§ EXCERPTED RECORDS
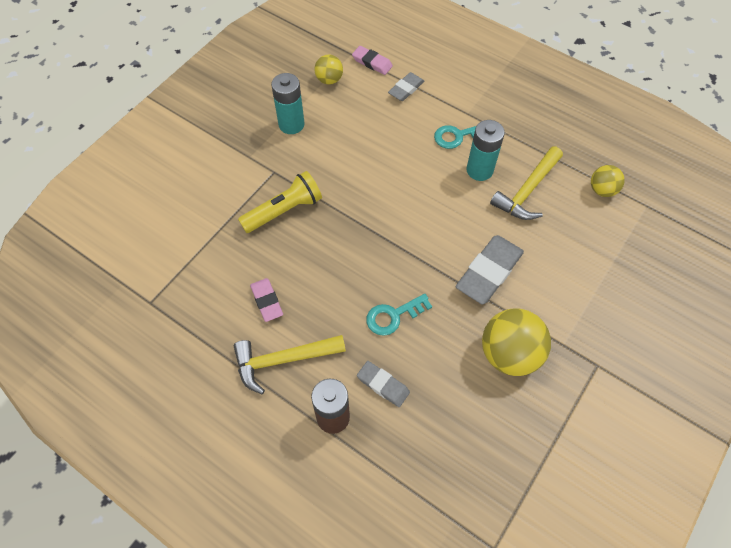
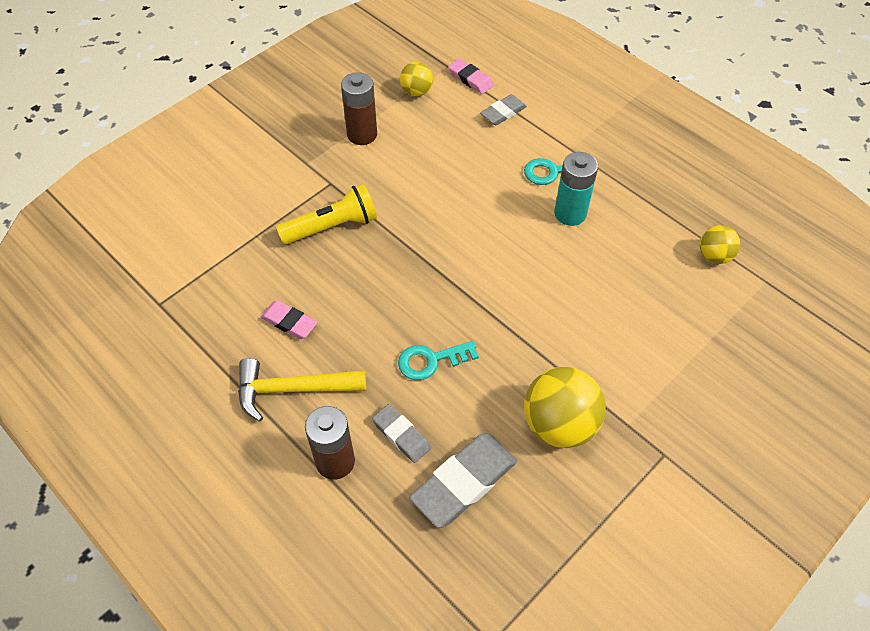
camera: 10 degrees right, 5 degrees down
(267, 301) = (289, 322): pink eraser -> pink eraser turned 45 degrees counterclockwise
(291, 124) = (362, 134): turquoise battery -> brown battery
(489, 272) = (555, 329): grey eraser -> grey eraser (464, 482)
(527, 191) = (622, 244): yellow hammer -> none

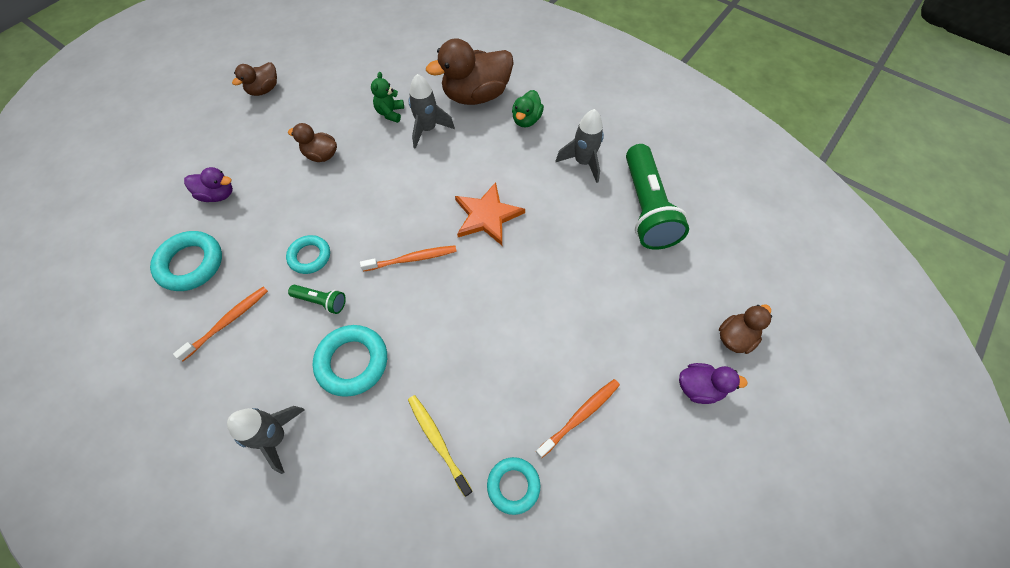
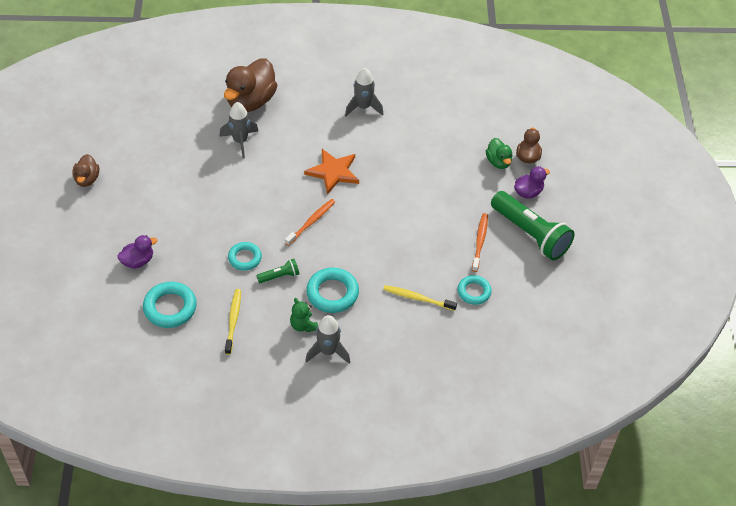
camera: 40 degrees left, 10 degrees down
(228, 321) = (233, 320): orange toothbrush -> yellow toothbrush
(321, 155) = (183, 197): brown duck -> none
(390, 113) = (202, 145): green teddy bear -> green teddy bear (303, 325)
(526, 120) = (301, 99): green duck -> green duck (498, 162)
(646, 208) = (425, 114): green flashlight -> green flashlight (530, 234)

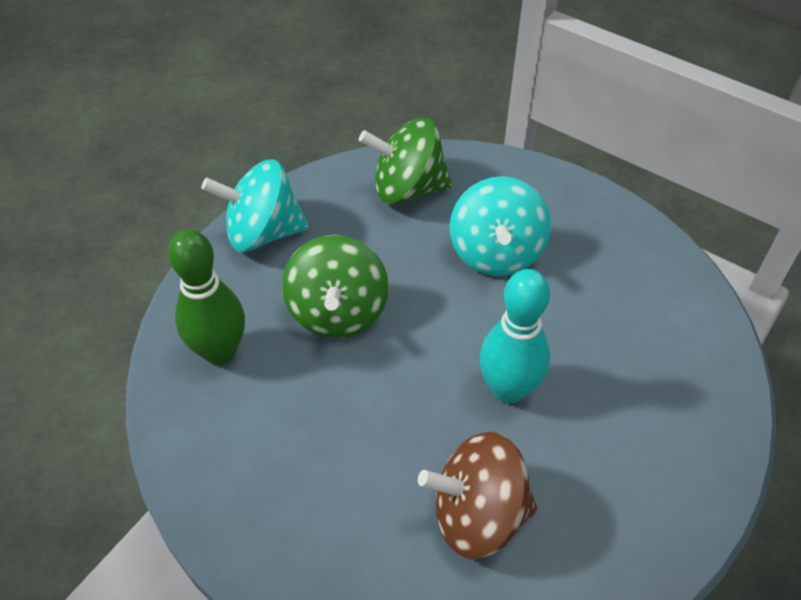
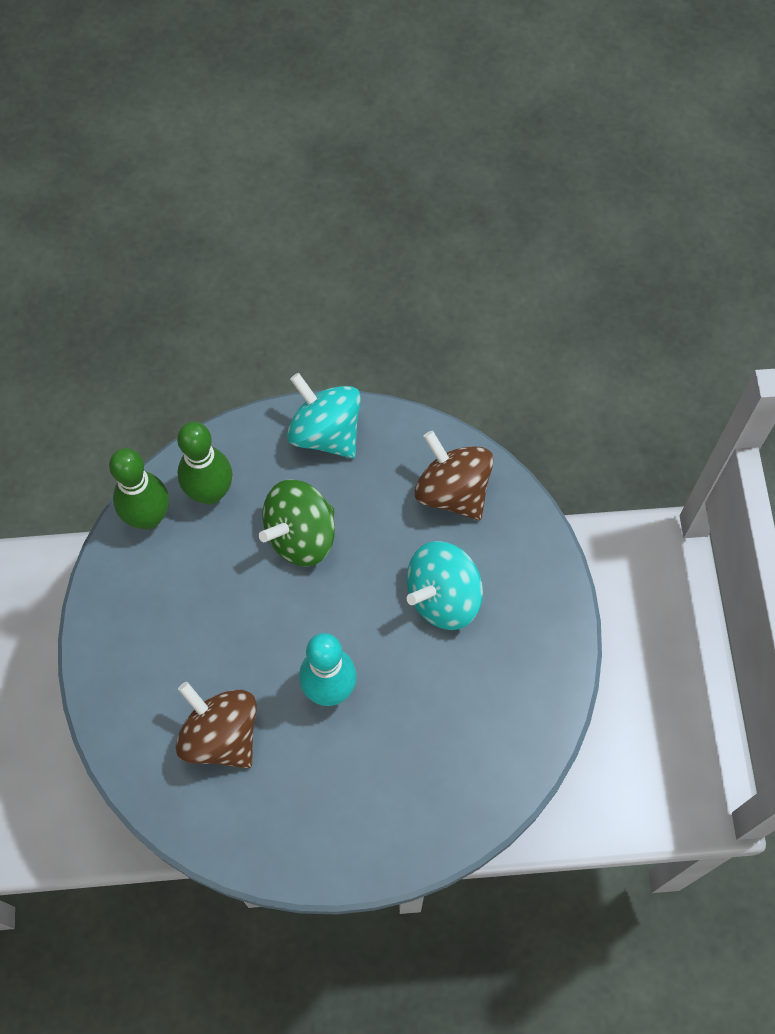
camera: 50 degrees right, 15 degrees up
(186, 419) = (148, 517): none -> green bowling pin
(407, 189) = (452, 491): green spinning top -> brown spinning top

§ EXERCISE INSTRUCTIONS
Every line from the one with "(646, 208) = (425, 114): green" to the end of the records above should be restated word for word, and no picture belongs in the copy.

§ WRITTEN SOLUTION
(646, 208) = (425, 114): green flashlight -> green flashlight (530, 234)

camera: 50 degrees right, 15 degrees up
(186, 419) = (148, 517): none -> green bowling pin
(407, 189) = (452, 491): green spinning top -> brown spinning top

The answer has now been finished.